Please copy, exactly as they appear below, the lines from the one containing "gone: turquoise tape [375 539 421 590]" through the one containing "repainted: yellow heart".

RECORD EXCERPTS START

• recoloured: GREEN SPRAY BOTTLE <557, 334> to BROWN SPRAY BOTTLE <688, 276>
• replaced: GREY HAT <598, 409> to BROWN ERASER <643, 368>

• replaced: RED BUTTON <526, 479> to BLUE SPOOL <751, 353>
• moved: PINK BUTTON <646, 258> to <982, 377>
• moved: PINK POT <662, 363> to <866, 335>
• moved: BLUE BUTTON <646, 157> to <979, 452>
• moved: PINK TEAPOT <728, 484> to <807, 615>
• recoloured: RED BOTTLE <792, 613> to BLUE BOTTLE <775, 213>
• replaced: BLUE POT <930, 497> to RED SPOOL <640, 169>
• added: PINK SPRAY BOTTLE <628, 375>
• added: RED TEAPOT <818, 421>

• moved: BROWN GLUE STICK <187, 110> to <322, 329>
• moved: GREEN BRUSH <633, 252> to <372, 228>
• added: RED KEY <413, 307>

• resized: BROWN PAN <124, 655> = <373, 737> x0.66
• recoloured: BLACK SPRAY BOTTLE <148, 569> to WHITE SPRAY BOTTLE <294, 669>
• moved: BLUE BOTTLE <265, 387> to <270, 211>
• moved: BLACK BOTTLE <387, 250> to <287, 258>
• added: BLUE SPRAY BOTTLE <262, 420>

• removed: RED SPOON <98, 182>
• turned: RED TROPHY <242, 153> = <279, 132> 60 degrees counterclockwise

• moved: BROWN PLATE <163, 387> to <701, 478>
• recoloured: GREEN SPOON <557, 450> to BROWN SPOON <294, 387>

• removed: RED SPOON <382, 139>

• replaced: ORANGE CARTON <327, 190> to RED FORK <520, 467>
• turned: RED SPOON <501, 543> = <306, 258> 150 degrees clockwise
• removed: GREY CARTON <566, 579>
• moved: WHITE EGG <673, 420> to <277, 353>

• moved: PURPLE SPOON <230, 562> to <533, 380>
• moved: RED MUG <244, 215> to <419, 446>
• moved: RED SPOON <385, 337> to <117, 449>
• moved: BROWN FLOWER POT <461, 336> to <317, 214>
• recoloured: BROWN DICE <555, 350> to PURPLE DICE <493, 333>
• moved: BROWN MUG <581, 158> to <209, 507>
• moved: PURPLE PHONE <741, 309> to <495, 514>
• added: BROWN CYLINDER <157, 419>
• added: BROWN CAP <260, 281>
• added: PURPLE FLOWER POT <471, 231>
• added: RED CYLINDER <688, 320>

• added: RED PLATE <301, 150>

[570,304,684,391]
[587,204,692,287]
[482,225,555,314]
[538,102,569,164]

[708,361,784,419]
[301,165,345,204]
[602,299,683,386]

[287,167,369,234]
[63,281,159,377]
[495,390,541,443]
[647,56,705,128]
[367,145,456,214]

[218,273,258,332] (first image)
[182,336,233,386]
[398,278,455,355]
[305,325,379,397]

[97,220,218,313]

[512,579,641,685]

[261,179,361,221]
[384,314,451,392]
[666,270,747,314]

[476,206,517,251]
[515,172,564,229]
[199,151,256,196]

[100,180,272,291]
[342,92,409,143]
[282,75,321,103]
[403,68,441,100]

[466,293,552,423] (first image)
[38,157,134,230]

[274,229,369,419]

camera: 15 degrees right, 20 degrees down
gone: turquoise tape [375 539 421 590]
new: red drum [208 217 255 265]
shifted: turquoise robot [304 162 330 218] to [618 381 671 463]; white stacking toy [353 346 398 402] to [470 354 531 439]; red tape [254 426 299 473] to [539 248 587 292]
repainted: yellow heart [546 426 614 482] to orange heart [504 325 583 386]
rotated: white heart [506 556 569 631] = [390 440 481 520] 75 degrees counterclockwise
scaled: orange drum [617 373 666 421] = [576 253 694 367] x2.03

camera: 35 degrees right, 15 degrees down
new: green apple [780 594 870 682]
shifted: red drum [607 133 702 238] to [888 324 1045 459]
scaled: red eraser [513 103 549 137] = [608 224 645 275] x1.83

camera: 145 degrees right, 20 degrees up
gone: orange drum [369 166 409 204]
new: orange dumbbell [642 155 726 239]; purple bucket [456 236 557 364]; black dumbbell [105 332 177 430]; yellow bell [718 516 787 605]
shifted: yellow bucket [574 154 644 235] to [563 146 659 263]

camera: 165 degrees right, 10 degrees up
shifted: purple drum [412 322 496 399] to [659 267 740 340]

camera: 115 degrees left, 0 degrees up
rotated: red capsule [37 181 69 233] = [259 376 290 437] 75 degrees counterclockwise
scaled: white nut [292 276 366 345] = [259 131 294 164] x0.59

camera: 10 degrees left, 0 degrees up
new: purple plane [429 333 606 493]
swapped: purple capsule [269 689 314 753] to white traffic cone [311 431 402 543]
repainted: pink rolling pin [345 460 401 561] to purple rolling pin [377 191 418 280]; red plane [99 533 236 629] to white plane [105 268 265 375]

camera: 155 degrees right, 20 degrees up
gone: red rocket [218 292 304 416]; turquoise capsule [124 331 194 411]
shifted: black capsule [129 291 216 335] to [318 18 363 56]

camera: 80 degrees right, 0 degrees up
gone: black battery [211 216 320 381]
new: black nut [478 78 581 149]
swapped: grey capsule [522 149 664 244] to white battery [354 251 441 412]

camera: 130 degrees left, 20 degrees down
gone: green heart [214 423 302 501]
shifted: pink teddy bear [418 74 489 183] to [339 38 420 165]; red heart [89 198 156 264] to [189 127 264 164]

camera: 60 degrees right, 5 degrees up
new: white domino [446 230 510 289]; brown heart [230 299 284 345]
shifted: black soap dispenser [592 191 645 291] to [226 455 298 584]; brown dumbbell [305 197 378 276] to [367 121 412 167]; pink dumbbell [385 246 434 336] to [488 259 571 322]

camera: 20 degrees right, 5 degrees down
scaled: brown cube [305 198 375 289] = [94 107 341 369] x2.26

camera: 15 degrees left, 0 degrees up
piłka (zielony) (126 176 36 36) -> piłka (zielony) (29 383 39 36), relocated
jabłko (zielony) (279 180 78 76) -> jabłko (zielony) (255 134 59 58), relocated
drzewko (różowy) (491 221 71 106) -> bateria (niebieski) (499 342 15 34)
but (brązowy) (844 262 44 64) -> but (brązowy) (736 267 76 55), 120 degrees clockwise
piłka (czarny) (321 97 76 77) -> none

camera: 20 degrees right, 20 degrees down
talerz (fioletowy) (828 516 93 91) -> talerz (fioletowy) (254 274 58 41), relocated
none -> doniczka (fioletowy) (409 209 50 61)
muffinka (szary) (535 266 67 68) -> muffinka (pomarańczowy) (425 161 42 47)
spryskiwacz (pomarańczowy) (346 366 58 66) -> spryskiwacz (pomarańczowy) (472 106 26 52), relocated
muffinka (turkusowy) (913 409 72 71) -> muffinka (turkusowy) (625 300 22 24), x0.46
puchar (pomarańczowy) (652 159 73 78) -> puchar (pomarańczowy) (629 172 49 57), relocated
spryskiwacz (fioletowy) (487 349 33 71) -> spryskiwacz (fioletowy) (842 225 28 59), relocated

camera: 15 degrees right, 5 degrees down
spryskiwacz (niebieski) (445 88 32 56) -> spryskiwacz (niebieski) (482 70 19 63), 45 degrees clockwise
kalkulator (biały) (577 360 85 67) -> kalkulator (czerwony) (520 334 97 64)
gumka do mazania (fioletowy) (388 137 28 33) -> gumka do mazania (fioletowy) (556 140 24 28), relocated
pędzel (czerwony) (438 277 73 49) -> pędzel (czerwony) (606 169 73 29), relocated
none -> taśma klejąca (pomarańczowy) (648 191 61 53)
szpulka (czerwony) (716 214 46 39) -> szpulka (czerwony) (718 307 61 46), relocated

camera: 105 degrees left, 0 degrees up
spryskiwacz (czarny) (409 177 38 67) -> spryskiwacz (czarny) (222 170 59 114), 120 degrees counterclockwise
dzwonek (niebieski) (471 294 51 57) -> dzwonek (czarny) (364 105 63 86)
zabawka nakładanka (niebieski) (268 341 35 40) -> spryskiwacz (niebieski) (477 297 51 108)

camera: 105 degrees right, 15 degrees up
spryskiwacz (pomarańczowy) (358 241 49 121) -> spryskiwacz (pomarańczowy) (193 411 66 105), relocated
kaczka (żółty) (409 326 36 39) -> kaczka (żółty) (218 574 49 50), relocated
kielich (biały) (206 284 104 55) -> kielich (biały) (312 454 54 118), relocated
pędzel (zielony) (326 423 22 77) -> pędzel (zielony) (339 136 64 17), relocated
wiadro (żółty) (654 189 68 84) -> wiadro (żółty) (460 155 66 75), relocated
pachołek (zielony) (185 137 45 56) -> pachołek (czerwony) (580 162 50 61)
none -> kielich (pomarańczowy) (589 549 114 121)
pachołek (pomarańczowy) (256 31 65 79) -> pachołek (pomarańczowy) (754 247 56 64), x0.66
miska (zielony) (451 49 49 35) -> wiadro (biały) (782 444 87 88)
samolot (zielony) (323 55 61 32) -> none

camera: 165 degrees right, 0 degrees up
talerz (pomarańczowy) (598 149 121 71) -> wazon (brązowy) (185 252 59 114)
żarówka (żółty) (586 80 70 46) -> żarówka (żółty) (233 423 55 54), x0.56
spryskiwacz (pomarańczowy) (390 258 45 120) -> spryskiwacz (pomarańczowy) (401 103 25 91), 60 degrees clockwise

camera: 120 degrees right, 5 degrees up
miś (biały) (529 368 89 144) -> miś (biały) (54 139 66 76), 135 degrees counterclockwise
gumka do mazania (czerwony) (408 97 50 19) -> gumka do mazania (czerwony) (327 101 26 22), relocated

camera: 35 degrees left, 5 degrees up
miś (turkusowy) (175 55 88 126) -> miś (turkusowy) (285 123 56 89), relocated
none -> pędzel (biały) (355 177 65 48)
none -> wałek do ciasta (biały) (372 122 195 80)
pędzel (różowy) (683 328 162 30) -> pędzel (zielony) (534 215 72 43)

RECORD EXCERPTS END

§ EXERCISE RESPONSE:
gone: turquoise tape [375 539 421 590]
new: red drum [208 217 255 265]
shifted: turquoise robot [304 162 330 218] to [618 381 671 463]; white stacking toy [353 346 398 402] to [470 354 531 439]; red tape [254 426 299 473] to [539 248 587 292]
repainted: yellow heart [546 426 614 482] to orange heart [504 325 583 386]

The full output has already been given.